WHAT YOU NEED TO DO — Within this material, how many lines include the word "degrees"? Answer with a number and nothing more.

DATA IN THIS EXERCISE —
=== Section Start ===

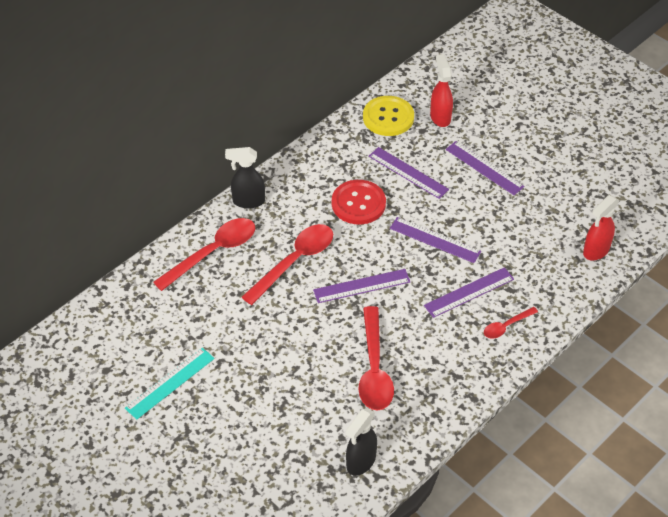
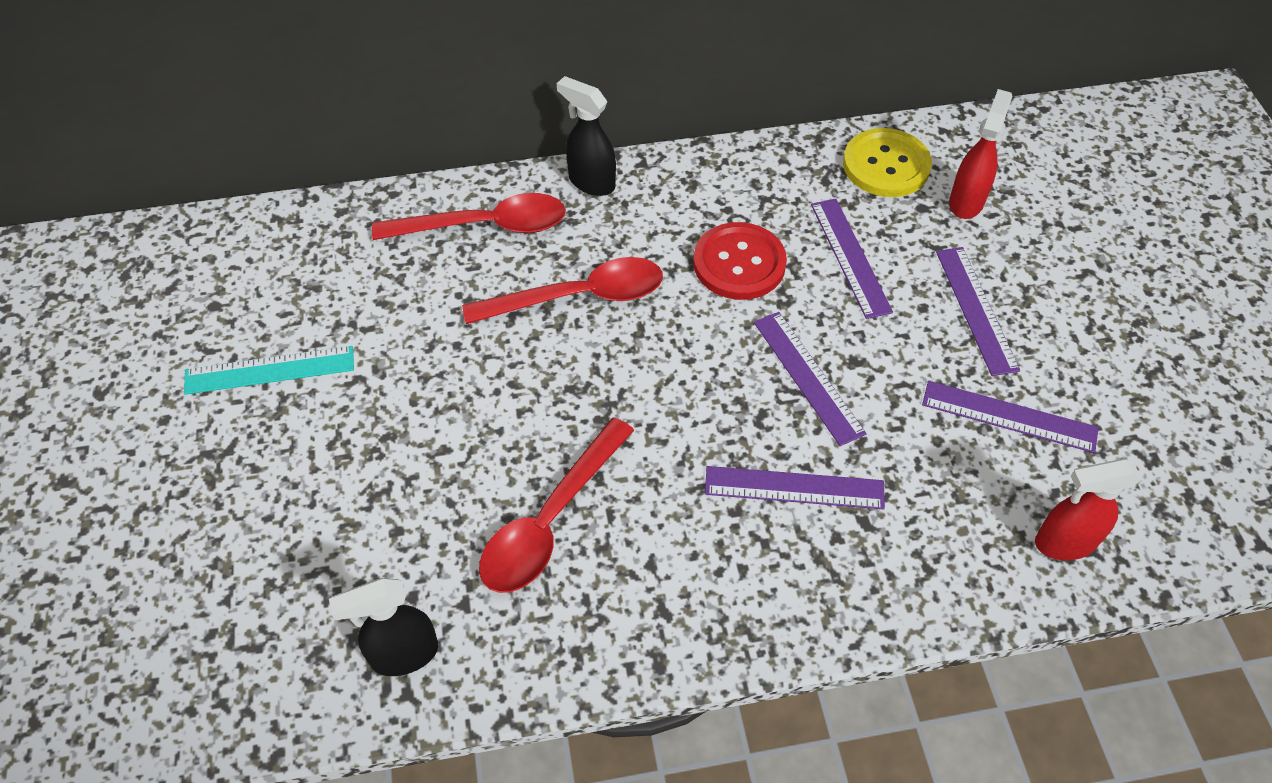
camera: 35 degrees right, 5 degrees up
purple ruler [313,269,410,303] -> purple ruler moved to [922,381,1099,453]
red spoon [484,307,538,339] -> none

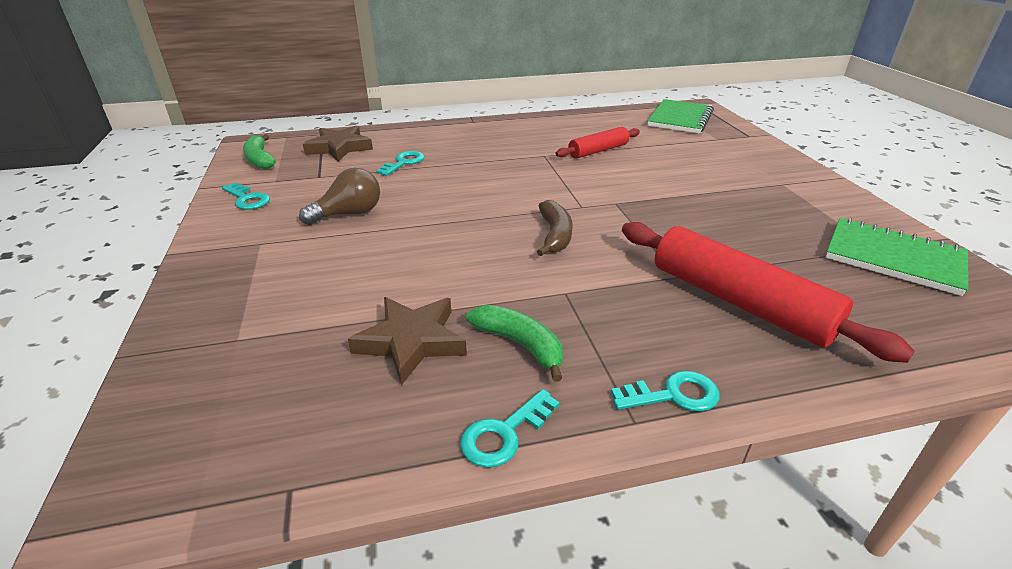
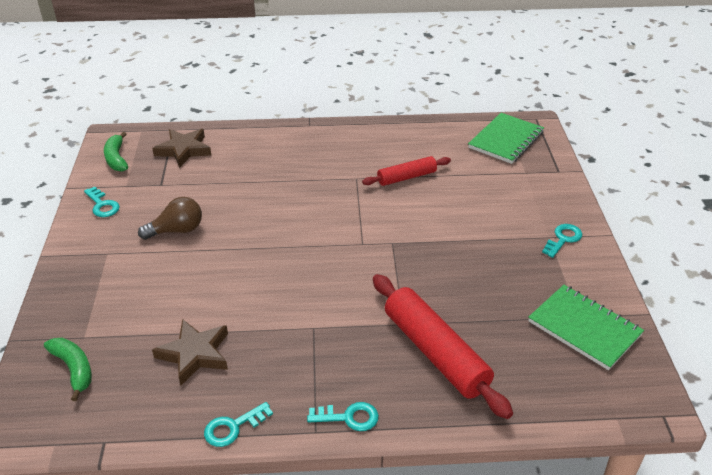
camera: 10 degrees right, 5 degrees up
turquoise key [376,151,424,176] -> turquoise key moved to [542,224,582,258]
green banana [466,305,563,382] -> green banana moved to [44,338,92,401]
brown banana [537,200,573,256] -> none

=== Section End ===

EXERCISE RESULT — 2